• **Dataset**
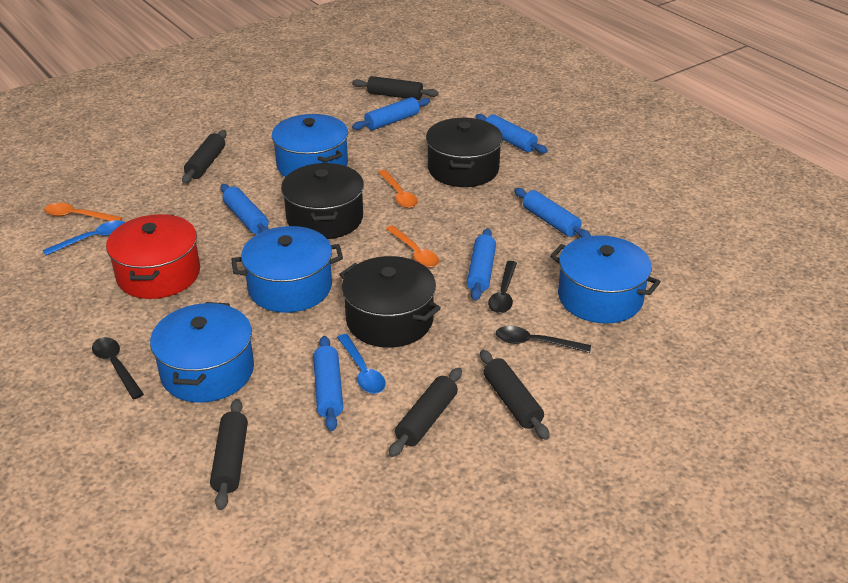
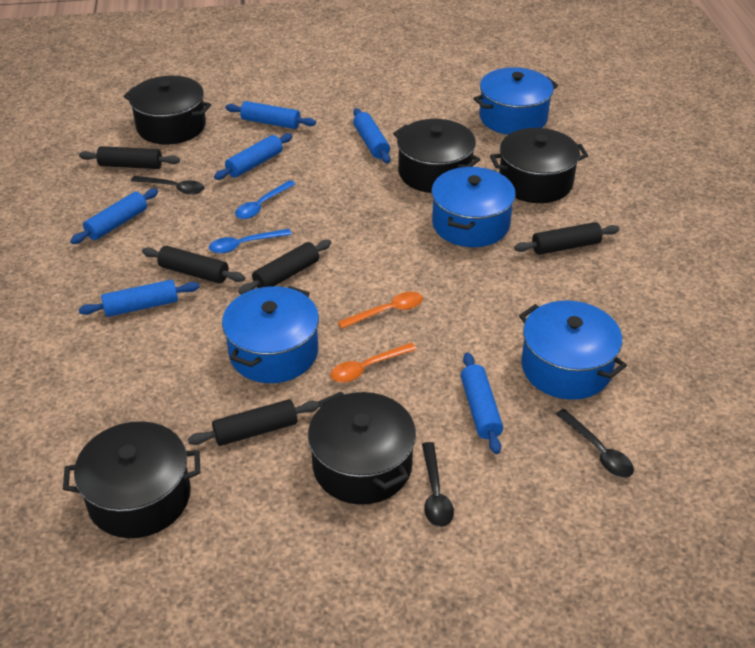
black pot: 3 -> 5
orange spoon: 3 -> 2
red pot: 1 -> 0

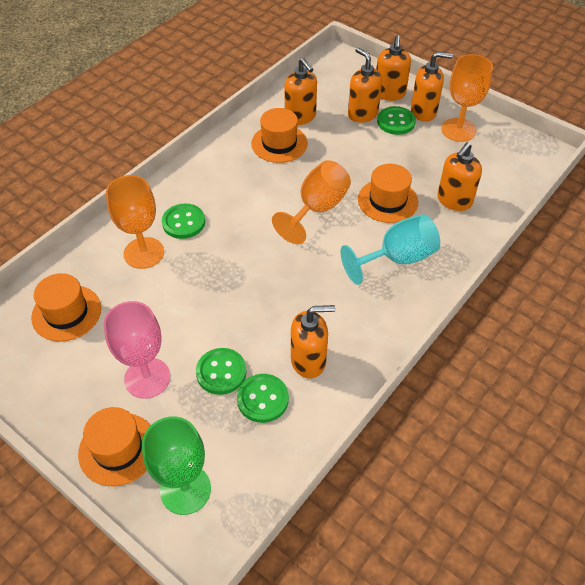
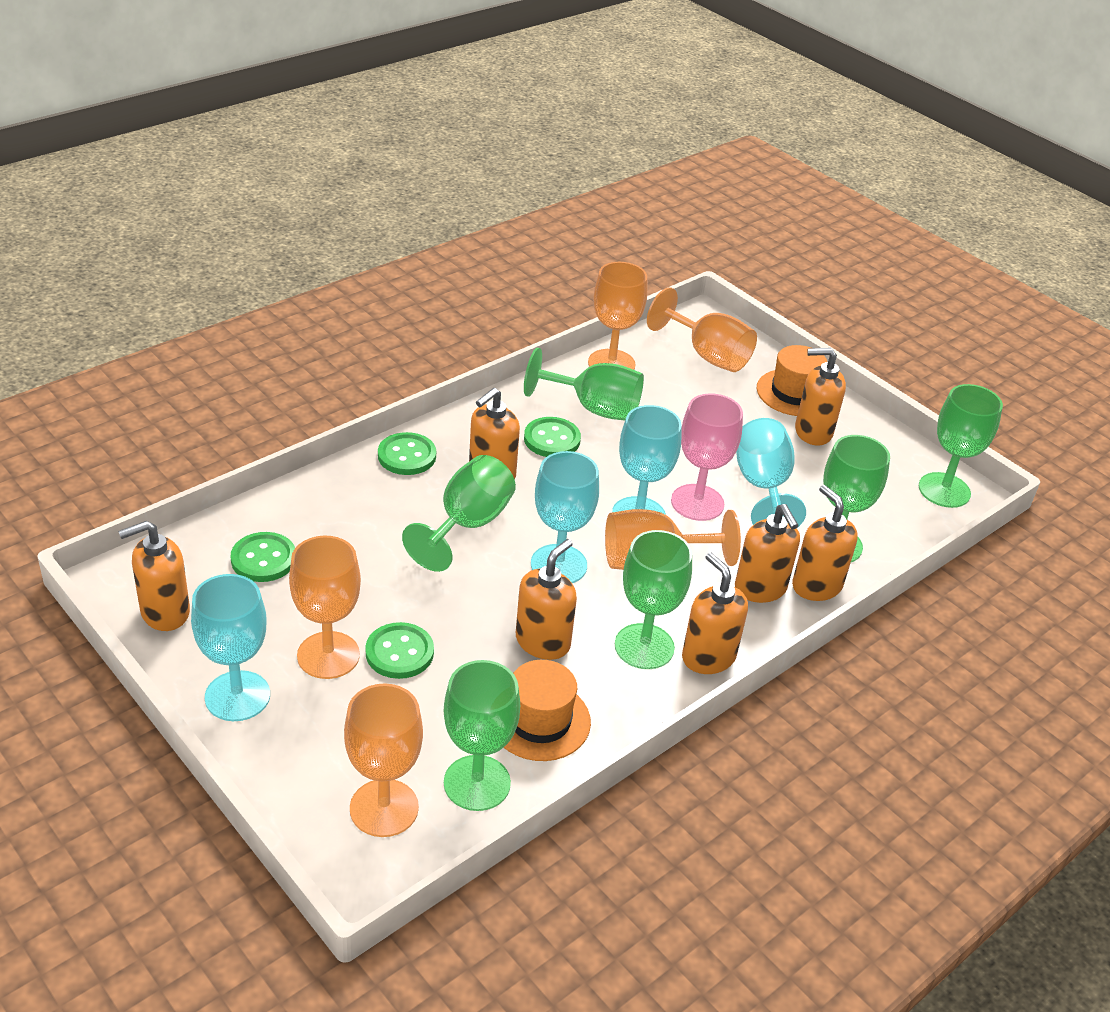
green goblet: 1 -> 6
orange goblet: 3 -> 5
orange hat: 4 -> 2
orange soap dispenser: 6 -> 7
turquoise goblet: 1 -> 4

• **Your assignment**
Everything in the records except the pictures is to be repeated exactly.

• **Answer for this exercise**
black pot: 3 -> 5
orange spoon: 3 -> 2
red pot: 1 -> 0

green goblet: 1 -> 6
orange goblet: 3 -> 5
orange hat: 4 -> 2
orange soap dispenser: 6 -> 7
turquoise goblet: 1 -> 4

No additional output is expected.